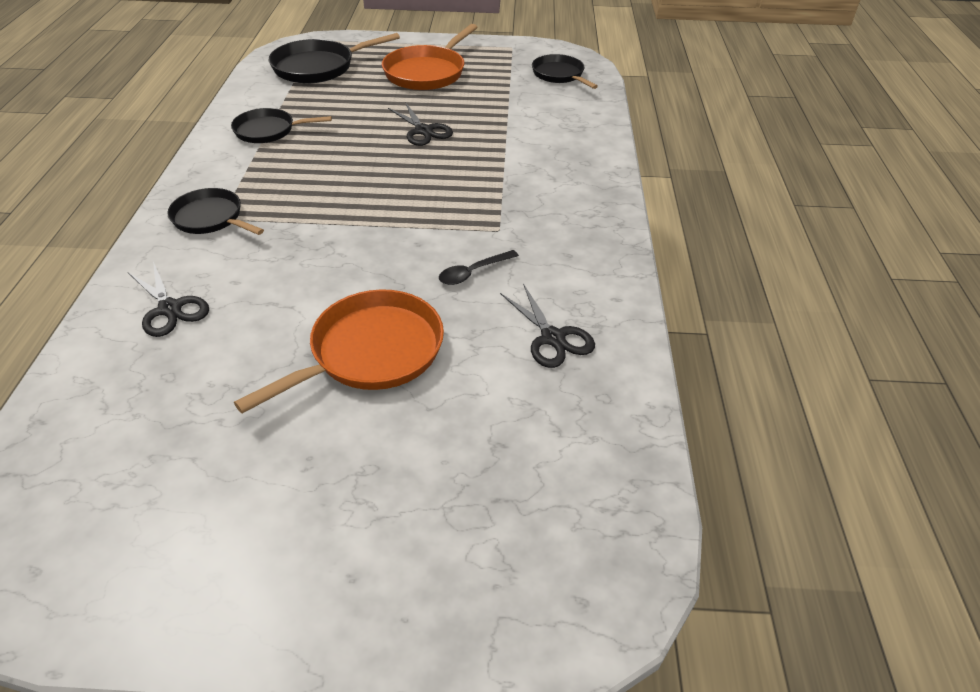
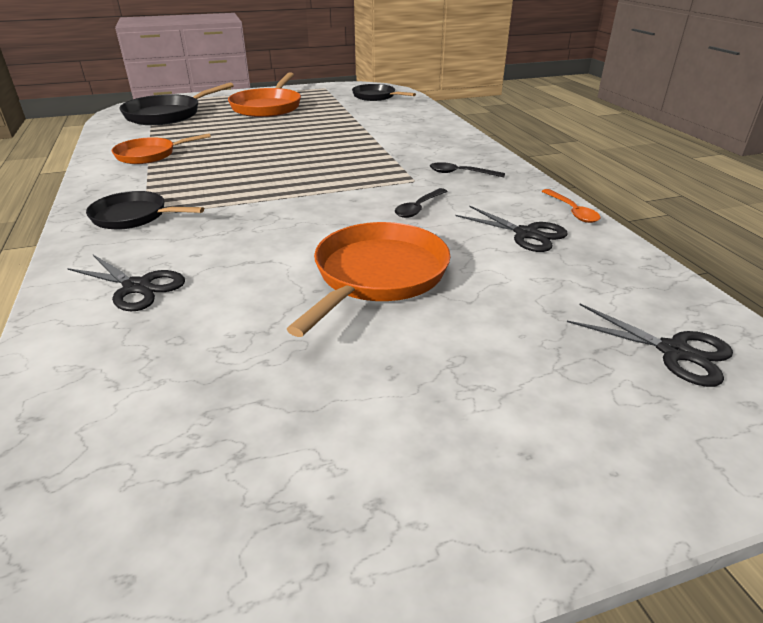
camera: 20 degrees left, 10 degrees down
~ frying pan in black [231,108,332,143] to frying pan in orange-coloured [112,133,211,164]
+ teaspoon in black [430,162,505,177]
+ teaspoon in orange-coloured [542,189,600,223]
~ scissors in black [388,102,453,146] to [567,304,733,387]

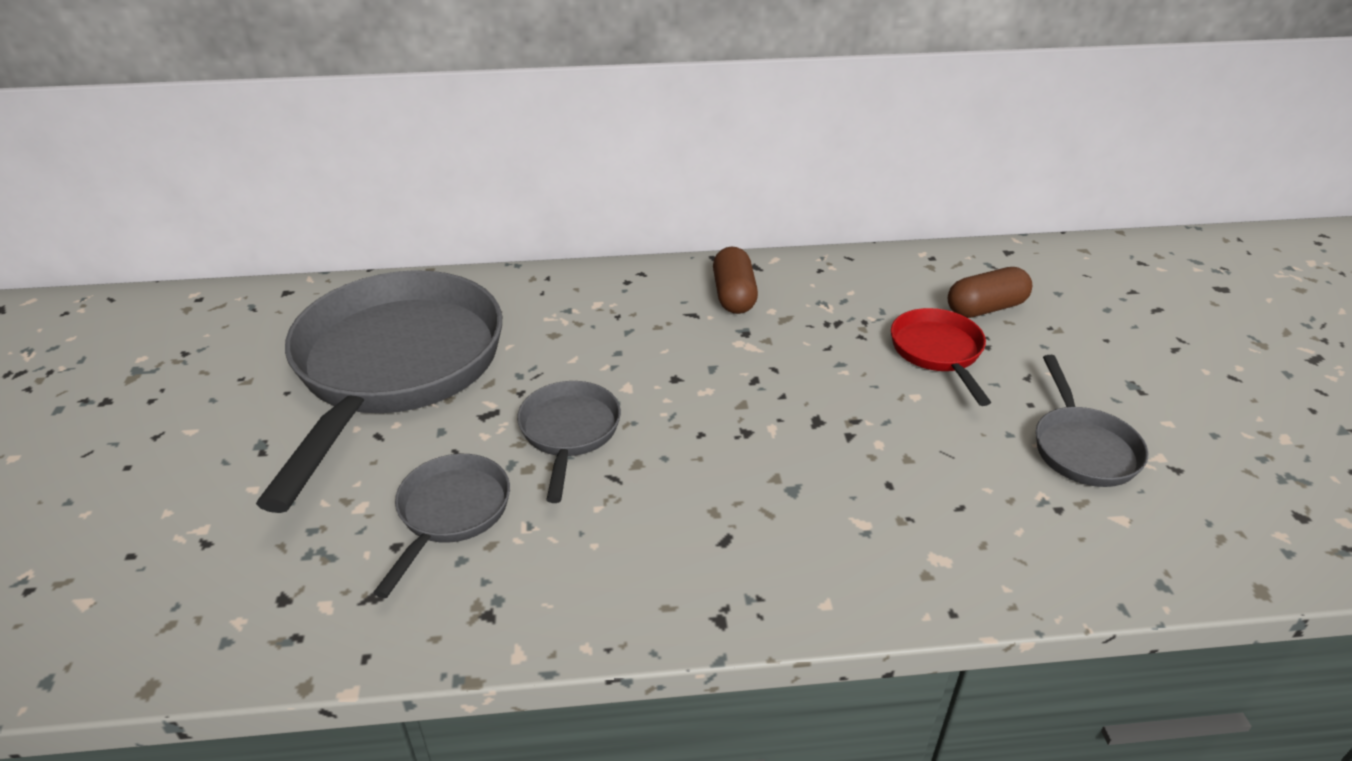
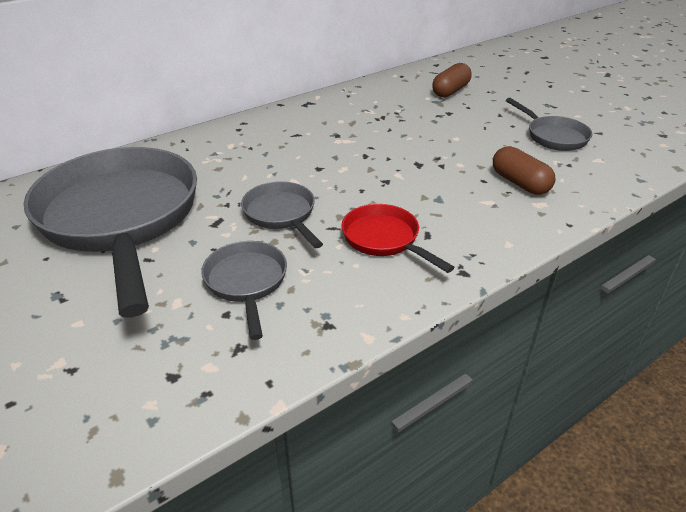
camera: 30 degrees left, 0 degrees up
~ frying pan in crimson [891,308,991,406] to [341,204,454,273]
~ capsule in brown [713,246,758,314] to [493,146,556,195]

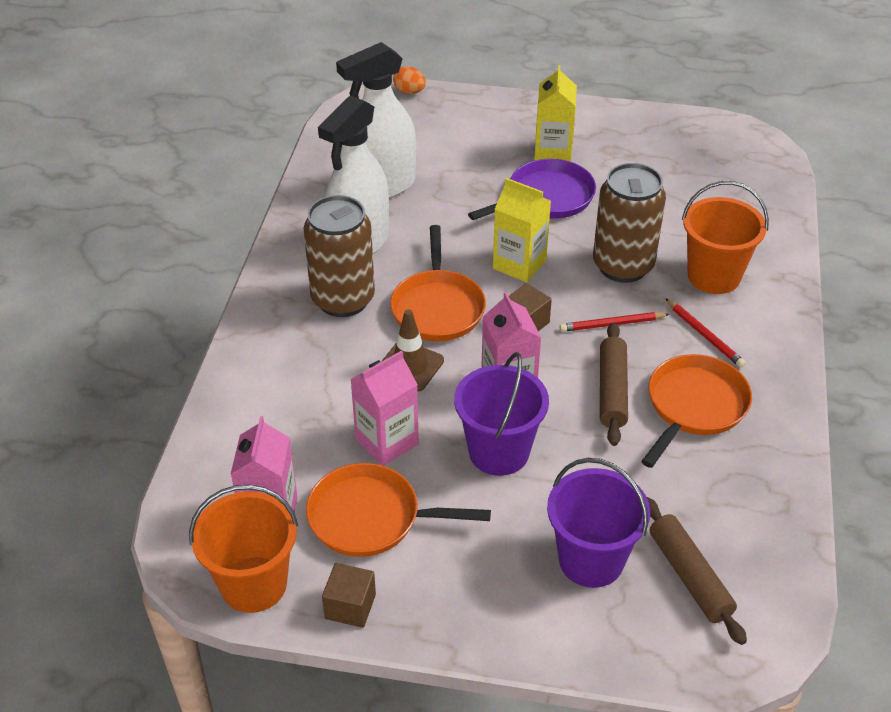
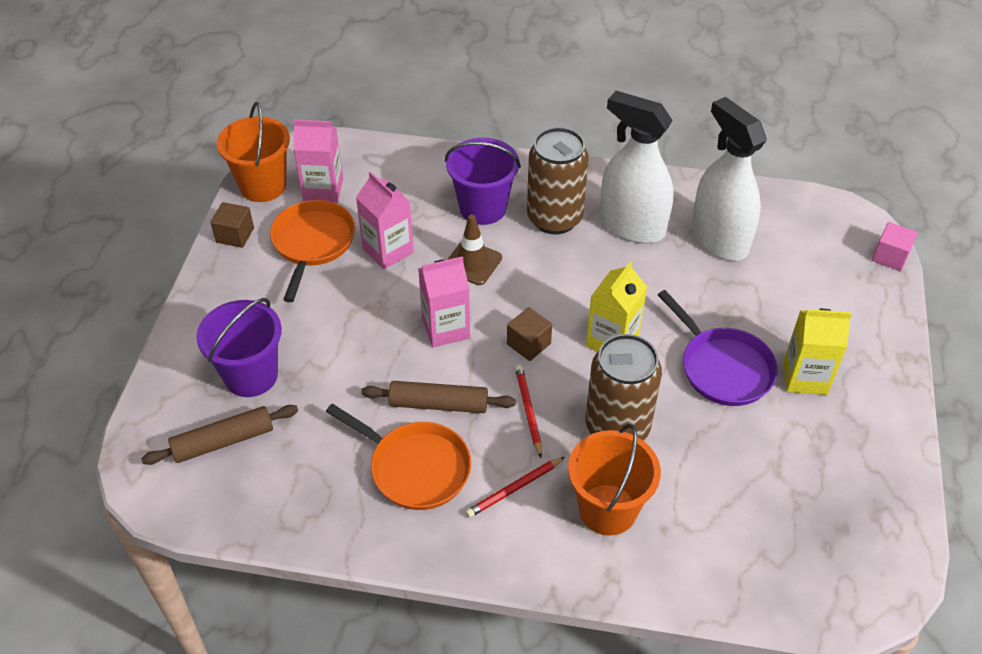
camera: 90 degrees right, 5 degrees up
~ pail in violet [454,352,549,476] to [445,138,521,225]
~ toy egg in orange-coloured [393,66,426,94] to cube in rose-pink [872,222,918,271]
- frying pan in orange-coloured [390,225,486,341]

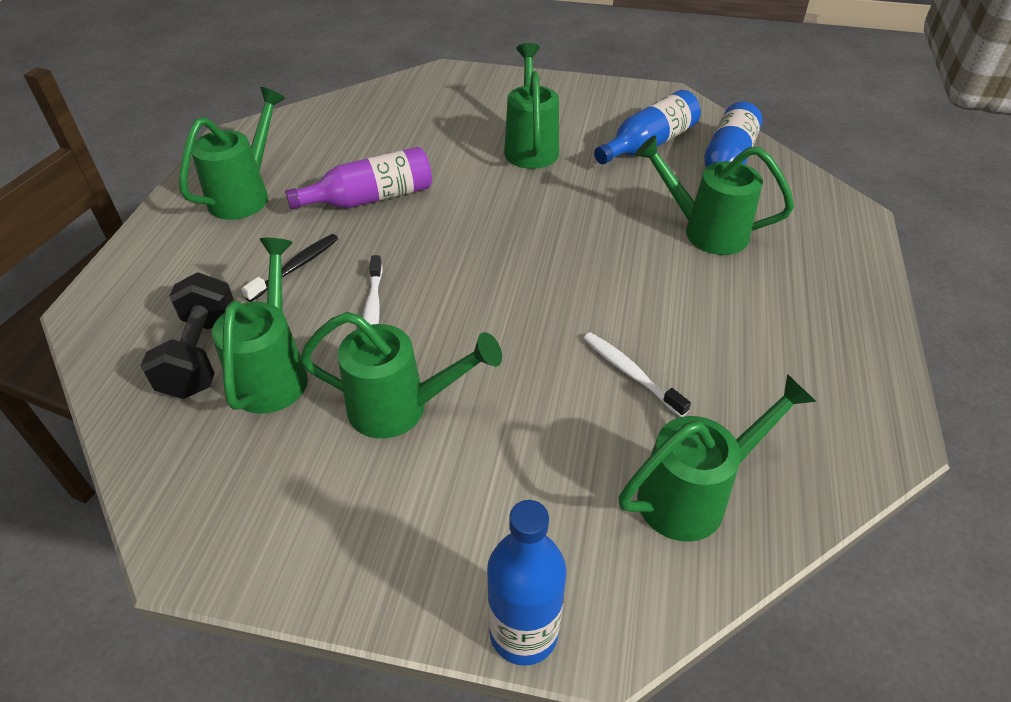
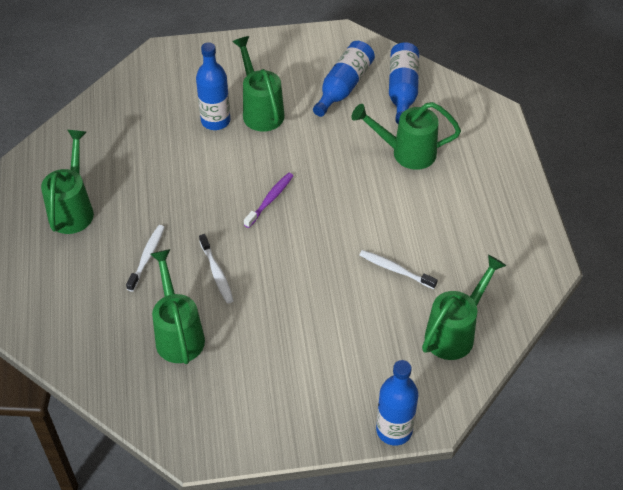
camera: 20 degrees left, 5 degrees up
~ tooth brush in black [241,234,338,302] to tooth brush in snow-white [126,225,165,292]
+ bottle in cobalt [196,42,230,130]
+ tooth brush in violet [244,173,293,228]
- hand weight in black [141,273,234,399]
- bottle in violet [285,147,432,210]
- sprinkling can in green [300,312,502,438]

What is being asked: Leave the pictures out, and reproduce only the lines from the line holding "in black [430,162,505,177]" through the last line of the material, both included.

Response to the exercise:
+ teaspoon in black [430,162,505,177]
+ teaspoon in orange-coloured [542,189,600,223]
~ scissors in black [388,102,453,146] to [567,304,733,387]

camera: 30 degrees left, 0 degrees up
~ frying pan in crimson [891,308,991,406] to [341,204,454,273]
~ capsule in brown [713,246,758,314] to [493,146,556,195]

camera: 90 degrees right, 5 degrees up
~ pail in violet [454,352,549,476] to [445,138,521,225]
~ toy egg in orange-coloured [393,66,426,94] to cube in rose-pink [872,222,918,271]
- frying pan in orange-coloured [390,225,486,341]

camera: 20 degrees left, 5 degrees up
~ tooth brush in black [241,234,338,302] to tooth brush in snow-white [126,225,165,292]
+ bottle in cobalt [196,42,230,130]
+ tooth brush in violet [244,173,293,228]
- hand weight in black [141,273,234,399]
- bottle in violet [285,147,432,210]
- sprinkling can in green [300,312,502,438]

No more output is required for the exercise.